> _Task input_
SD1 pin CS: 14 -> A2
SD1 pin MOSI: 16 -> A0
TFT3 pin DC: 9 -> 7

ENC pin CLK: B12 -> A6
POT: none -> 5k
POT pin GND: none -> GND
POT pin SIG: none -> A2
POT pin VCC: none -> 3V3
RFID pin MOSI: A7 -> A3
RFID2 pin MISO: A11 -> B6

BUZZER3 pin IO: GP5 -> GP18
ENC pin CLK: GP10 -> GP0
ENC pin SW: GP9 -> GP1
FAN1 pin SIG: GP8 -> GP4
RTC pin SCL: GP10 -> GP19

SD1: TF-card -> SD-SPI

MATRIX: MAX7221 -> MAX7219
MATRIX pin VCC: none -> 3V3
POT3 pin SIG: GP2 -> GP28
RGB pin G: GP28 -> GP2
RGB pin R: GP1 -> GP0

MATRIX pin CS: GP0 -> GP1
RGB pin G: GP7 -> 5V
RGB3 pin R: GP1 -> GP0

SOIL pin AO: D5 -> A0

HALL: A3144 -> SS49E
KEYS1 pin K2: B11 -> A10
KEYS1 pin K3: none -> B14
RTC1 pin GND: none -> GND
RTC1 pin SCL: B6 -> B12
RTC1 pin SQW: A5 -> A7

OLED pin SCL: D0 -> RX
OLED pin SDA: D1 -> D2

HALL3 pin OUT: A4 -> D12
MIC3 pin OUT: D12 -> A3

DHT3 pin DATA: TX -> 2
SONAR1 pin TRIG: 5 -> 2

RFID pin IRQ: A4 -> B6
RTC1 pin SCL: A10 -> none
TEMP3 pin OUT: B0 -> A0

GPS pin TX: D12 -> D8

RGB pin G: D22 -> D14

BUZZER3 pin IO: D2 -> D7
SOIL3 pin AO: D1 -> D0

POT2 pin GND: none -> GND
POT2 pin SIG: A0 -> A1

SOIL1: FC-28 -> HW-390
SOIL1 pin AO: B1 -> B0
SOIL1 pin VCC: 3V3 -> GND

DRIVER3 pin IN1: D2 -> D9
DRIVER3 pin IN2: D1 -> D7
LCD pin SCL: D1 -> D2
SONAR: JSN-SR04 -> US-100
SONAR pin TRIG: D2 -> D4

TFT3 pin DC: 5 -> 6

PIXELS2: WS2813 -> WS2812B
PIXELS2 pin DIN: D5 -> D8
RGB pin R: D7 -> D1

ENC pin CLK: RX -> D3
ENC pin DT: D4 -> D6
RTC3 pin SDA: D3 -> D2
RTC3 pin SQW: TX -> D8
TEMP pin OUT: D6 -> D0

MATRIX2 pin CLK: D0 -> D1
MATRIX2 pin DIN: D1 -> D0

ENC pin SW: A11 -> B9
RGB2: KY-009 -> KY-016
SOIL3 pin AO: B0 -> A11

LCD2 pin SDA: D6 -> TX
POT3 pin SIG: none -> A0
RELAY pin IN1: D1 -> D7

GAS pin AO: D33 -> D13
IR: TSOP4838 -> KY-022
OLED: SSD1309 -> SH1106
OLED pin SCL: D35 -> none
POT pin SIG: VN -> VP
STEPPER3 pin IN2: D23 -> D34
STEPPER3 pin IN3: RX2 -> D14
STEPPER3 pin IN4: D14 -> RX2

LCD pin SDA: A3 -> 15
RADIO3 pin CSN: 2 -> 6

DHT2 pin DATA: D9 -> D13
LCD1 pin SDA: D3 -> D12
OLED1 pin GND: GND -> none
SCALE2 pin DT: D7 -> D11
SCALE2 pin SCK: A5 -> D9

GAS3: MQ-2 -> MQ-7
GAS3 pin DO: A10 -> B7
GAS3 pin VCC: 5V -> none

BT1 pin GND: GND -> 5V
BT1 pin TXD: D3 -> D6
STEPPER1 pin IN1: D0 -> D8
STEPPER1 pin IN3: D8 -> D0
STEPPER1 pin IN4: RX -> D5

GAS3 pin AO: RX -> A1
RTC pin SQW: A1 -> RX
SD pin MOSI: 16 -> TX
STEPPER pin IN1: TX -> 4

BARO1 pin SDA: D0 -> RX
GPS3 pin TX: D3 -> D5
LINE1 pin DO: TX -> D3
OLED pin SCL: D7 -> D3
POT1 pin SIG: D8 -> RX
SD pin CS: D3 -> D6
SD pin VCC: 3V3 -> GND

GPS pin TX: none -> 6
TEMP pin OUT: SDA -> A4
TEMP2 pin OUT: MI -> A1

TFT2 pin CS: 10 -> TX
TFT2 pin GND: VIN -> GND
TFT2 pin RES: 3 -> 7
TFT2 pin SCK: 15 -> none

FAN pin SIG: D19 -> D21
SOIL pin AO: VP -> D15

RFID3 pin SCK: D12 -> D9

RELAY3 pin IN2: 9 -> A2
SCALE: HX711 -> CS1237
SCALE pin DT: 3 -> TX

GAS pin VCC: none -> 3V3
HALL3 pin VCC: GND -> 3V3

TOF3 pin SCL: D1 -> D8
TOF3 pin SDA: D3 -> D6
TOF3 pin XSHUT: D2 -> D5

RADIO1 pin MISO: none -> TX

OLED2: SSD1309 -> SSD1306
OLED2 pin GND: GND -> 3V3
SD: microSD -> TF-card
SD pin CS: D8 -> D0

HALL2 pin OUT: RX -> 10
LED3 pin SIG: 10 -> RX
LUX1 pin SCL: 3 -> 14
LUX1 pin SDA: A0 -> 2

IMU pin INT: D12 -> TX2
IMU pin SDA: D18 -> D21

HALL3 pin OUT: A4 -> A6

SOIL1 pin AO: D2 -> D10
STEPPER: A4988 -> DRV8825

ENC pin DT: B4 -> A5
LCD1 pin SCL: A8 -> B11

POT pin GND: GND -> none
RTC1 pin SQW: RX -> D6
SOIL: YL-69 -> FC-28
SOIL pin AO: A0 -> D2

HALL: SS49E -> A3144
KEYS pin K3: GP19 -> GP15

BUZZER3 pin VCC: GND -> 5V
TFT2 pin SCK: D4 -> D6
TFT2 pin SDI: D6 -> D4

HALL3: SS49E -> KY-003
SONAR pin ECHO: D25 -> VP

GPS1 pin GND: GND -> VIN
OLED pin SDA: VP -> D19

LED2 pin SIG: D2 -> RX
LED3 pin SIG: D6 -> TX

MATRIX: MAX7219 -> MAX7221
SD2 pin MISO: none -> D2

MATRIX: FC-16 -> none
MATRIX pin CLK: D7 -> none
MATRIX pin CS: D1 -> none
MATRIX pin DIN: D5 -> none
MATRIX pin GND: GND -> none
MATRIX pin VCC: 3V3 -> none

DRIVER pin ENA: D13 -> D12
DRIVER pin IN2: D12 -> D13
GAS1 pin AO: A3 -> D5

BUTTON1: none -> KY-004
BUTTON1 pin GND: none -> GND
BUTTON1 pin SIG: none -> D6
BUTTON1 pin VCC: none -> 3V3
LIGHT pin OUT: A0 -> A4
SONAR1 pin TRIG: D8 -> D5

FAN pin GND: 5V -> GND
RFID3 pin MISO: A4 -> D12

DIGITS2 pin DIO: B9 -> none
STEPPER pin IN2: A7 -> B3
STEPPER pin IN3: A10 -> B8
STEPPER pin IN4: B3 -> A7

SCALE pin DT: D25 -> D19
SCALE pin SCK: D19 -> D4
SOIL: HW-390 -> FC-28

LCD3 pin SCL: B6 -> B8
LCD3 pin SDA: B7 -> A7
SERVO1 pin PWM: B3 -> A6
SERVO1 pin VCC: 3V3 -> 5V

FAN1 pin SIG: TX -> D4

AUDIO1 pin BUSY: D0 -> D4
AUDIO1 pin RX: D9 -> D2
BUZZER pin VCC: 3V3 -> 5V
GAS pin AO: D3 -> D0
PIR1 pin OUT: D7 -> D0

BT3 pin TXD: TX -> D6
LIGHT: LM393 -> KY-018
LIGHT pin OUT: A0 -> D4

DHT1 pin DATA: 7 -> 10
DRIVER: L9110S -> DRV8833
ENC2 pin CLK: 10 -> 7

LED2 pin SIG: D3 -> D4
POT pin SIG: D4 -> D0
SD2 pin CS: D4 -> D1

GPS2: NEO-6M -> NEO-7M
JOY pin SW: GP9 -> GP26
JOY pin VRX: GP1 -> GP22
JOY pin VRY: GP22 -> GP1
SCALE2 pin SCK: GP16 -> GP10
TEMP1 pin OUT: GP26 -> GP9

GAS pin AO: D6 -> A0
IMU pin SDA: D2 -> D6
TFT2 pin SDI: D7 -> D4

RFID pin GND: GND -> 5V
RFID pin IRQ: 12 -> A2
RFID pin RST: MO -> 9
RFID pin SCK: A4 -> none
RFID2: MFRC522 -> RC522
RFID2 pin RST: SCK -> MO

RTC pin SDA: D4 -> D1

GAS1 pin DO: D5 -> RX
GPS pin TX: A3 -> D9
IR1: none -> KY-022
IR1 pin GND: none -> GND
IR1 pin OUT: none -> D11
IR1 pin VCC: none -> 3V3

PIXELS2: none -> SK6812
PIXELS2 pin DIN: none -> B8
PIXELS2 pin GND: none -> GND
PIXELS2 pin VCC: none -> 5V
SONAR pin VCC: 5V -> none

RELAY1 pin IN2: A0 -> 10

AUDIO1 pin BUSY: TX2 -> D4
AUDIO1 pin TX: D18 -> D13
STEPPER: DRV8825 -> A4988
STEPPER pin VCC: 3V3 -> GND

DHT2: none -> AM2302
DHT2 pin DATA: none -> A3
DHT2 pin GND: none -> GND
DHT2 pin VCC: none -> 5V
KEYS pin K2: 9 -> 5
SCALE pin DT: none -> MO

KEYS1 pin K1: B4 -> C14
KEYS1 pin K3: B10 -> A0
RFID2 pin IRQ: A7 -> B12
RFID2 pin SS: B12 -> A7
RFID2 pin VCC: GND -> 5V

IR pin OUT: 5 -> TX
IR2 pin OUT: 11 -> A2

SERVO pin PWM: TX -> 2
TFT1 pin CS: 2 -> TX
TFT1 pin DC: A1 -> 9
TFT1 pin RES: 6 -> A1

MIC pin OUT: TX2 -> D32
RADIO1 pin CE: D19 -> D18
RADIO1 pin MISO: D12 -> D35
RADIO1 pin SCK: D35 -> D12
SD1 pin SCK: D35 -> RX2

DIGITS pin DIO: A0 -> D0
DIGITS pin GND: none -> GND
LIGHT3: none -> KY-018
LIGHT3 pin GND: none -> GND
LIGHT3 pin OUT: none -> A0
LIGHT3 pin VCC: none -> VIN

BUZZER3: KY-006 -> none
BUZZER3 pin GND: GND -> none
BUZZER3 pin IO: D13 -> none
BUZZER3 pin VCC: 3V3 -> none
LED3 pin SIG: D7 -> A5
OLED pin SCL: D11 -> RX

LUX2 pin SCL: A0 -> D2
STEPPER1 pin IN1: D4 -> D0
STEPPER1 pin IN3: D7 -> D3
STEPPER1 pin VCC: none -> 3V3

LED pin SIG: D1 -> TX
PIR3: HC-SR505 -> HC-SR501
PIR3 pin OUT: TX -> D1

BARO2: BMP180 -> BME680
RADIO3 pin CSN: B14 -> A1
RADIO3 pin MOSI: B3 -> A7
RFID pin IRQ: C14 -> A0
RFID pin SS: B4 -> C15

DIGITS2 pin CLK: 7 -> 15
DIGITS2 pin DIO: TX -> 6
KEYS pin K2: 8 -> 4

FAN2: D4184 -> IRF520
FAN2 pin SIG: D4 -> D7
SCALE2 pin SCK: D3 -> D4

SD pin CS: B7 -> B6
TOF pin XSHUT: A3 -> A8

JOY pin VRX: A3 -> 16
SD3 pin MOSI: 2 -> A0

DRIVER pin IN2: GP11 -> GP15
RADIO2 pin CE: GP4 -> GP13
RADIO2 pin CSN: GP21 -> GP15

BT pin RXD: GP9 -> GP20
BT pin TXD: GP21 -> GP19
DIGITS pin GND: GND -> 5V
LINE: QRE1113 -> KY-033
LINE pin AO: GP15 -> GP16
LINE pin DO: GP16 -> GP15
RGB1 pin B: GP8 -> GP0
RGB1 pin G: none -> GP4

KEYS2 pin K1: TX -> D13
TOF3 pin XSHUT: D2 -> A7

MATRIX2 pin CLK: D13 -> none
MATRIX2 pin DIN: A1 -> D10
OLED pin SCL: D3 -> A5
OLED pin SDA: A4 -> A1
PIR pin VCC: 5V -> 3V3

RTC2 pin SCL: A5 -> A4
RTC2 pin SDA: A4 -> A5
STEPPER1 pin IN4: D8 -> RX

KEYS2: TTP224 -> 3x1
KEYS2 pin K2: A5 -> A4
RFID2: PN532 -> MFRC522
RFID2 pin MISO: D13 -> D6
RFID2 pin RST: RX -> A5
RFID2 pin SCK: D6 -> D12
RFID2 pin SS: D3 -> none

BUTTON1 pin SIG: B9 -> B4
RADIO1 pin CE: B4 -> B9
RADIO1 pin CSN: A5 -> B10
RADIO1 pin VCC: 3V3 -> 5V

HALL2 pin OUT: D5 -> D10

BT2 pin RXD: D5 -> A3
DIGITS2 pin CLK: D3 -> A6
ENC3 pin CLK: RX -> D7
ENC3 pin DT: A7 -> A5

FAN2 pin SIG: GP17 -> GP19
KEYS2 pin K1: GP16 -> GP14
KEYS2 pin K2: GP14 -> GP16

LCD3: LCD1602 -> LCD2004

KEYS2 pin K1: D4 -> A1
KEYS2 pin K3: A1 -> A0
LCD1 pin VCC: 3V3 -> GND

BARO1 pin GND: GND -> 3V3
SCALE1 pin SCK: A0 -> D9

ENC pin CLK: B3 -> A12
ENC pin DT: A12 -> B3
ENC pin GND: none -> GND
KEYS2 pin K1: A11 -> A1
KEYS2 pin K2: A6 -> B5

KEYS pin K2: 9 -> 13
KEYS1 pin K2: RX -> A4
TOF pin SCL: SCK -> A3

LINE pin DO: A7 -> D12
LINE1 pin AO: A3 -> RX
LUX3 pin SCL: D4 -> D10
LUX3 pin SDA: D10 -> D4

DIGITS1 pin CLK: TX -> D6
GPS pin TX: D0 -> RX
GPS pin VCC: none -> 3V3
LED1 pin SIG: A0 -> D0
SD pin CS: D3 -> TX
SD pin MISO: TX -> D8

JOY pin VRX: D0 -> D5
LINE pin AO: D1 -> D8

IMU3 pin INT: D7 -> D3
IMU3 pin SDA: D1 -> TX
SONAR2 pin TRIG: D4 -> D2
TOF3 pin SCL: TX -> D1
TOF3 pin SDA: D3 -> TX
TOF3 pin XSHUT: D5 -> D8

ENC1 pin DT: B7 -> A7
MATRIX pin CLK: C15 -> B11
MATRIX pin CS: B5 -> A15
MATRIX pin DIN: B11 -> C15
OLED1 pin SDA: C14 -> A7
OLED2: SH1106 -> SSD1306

> _Task statement_
The required answer is the exact run of lines above starting at the line with "ENC pin SW: GP9 -> GP1" and ending at the line with "DRIVER3 pin IN2: D1 -> D7", with both ends present.

> _Task response_
ENC pin SW: GP9 -> GP1
FAN1 pin SIG: GP8 -> GP4
RTC pin SCL: GP10 -> GP19

SD1: TF-card -> SD-SPI

MATRIX: MAX7221 -> MAX7219
MATRIX pin VCC: none -> 3V3
POT3 pin SIG: GP2 -> GP28
RGB pin G: GP28 -> GP2
RGB pin R: GP1 -> GP0

MATRIX pin CS: GP0 -> GP1
RGB pin G: GP7 -> 5V
RGB3 pin R: GP1 -> GP0

SOIL pin AO: D5 -> A0

HALL: A3144 -> SS49E
KEYS1 pin K2: B11 -> A10
KEYS1 pin K3: none -> B14
RTC1 pin GND: none -> GND
RTC1 pin SCL: B6 -> B12
RTC1 pin SQW: A5 -> A7

OLED pin SCL: D0 -> RX
OLED pin SDA: D1 -> D2

HALL3 pin OUT: A4 -> D12
MIC3 pin OUT: D12 -> A3

DHT3 pin DATA: TX -> 2
SONAR1 pin TRIG: 5 -> 2

RFID pin IRQ: A4 -> B6
RTC1 pin SCL: A10 -> none
TEMP3 pin OUT: B0 -> A0

GPS pin TX: D12 -> D8

RGB pin G: D22 -> D14

BUZZER3 pin IO: D2 -> D7
SOIL3 pin AO: D1 -> D0

POT2 pin GND: none -> GND
POT2 pin SIG: A0 -> A1

SOIL1: FC-28 -> HW-390
SOIL1 pin AO: B1 -> B0
SOIL1 pin VCC: 3V3 -> GND

DRIVER3 pin IN1: D2 -> D9
DRIVER3 pin IN2: D1 -> D7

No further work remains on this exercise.